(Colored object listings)
- Opening Delimiter -
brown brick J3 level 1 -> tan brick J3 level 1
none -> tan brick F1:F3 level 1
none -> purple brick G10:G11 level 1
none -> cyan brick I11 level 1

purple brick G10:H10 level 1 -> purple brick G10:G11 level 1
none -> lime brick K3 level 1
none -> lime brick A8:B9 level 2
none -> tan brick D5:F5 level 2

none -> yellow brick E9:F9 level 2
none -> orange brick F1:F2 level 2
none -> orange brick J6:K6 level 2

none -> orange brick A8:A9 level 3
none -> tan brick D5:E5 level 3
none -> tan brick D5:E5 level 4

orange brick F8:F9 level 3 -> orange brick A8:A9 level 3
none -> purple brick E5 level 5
- Closing Delimiter -
- Opening Delimiter -
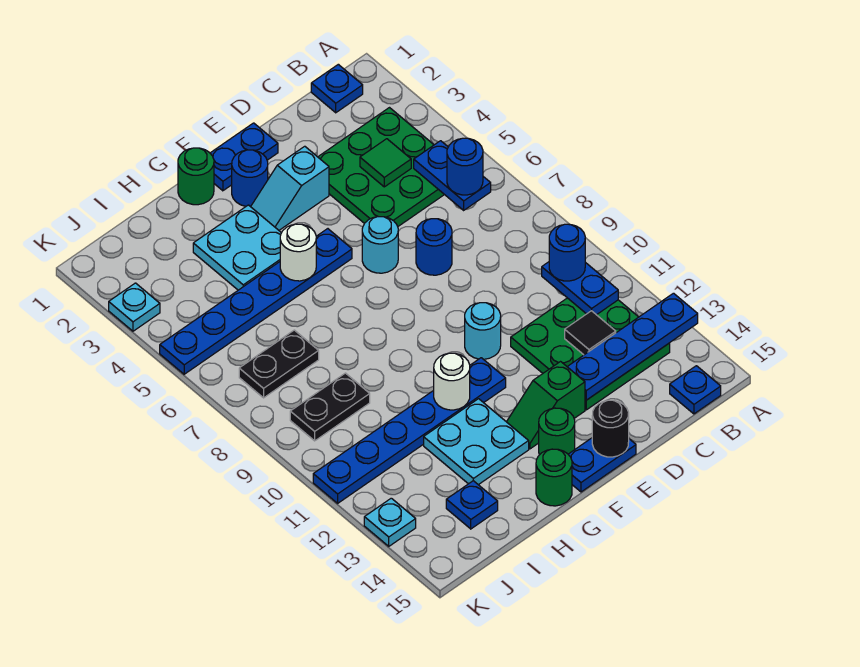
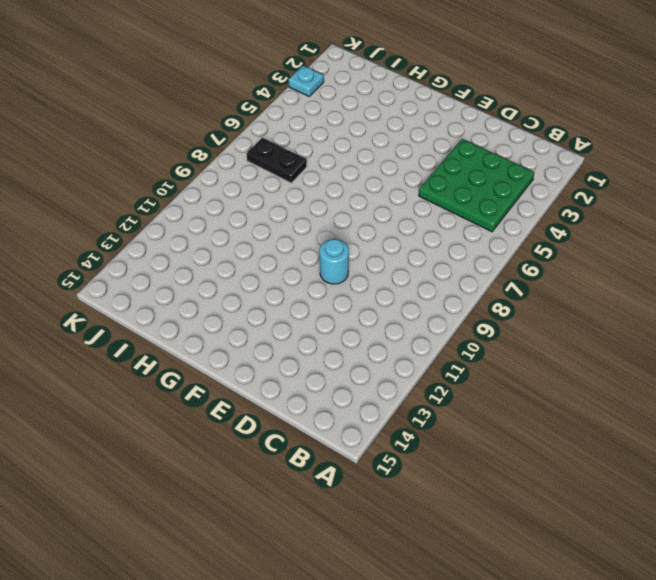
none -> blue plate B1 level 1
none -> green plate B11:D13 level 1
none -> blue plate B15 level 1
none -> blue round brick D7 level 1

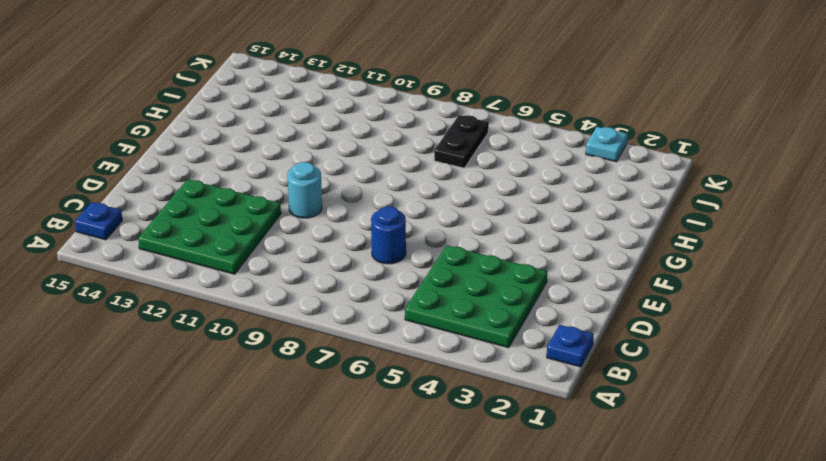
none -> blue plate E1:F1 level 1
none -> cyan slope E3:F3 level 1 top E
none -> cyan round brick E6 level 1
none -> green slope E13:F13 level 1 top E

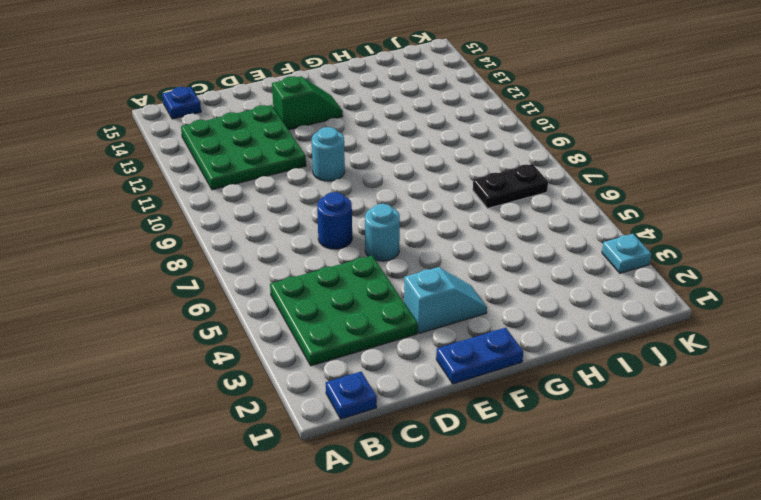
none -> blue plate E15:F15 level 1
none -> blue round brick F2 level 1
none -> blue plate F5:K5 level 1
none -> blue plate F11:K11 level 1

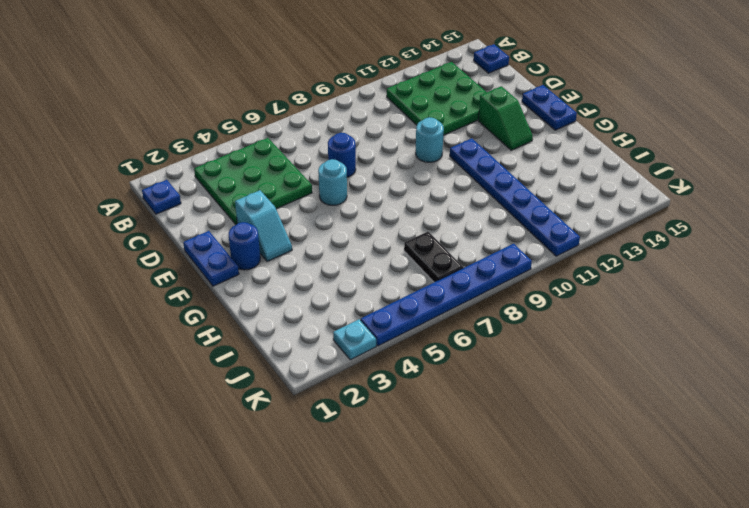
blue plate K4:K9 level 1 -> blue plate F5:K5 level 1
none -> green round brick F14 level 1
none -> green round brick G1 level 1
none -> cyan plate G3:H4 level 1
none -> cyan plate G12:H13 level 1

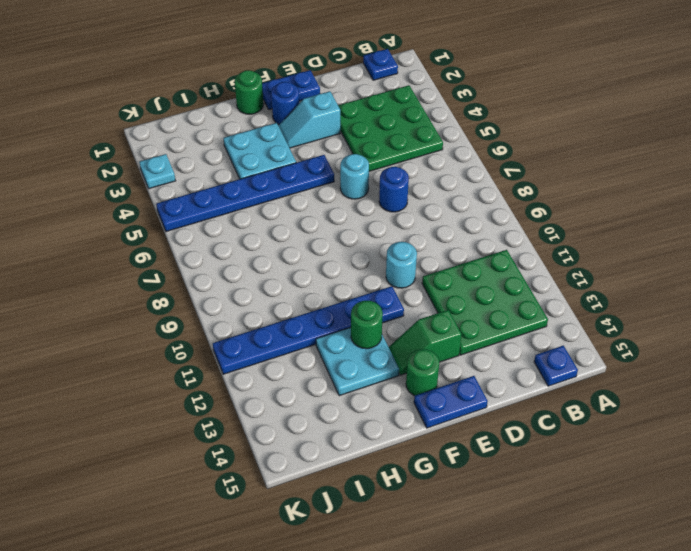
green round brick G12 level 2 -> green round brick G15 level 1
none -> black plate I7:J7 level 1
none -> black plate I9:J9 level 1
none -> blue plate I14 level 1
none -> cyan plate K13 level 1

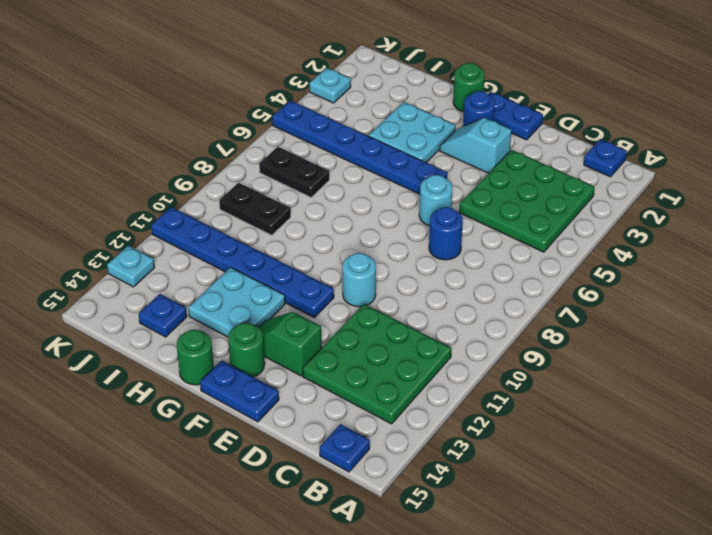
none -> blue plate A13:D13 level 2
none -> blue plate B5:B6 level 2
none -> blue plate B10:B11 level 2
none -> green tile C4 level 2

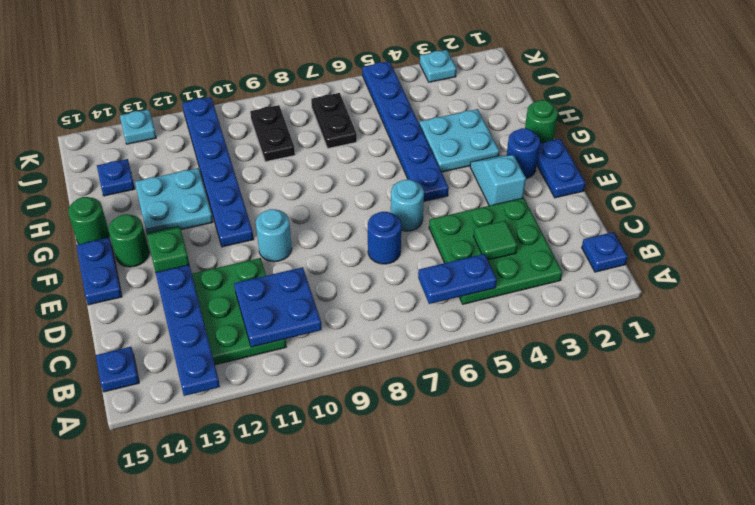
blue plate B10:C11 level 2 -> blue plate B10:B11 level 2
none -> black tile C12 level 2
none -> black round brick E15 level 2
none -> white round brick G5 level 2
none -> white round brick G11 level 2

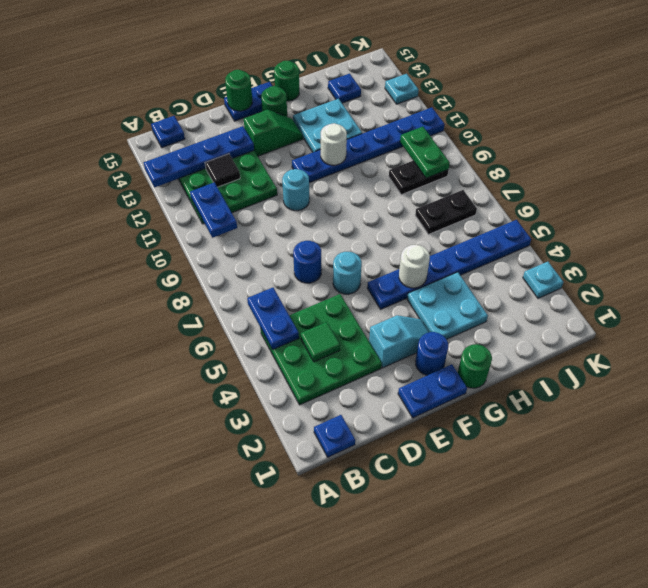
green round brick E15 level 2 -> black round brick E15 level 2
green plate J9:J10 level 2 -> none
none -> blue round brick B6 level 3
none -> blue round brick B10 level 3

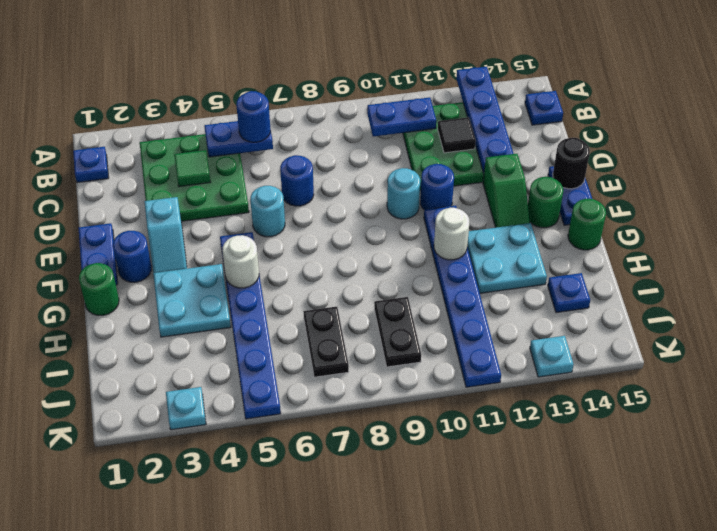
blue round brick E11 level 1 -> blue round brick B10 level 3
- Closing Delimiter -
Exercise description: From the entries above, print the lines beginning at the one with "none -> tan brick D5:F5 level 2" and stopping after the one with "none -> purple brick E5 level 5", exactly as written and with nothing else.

Task response:
none -> tan brick D5:F5 level 2

none -> yellow brick E9:F9 level 2
none -> orange brick F1:F2 level 2
none -> orange brick J6:K6 level 2

none -> orange brick A8:A9 level 3
none -> tan brick D5:E5 level 3
none -> tan brick D5:E5 level 4

orange brick F8:F9 level 3 -> orange brick A8:A9 level 3
none -> purple brick E5 level 5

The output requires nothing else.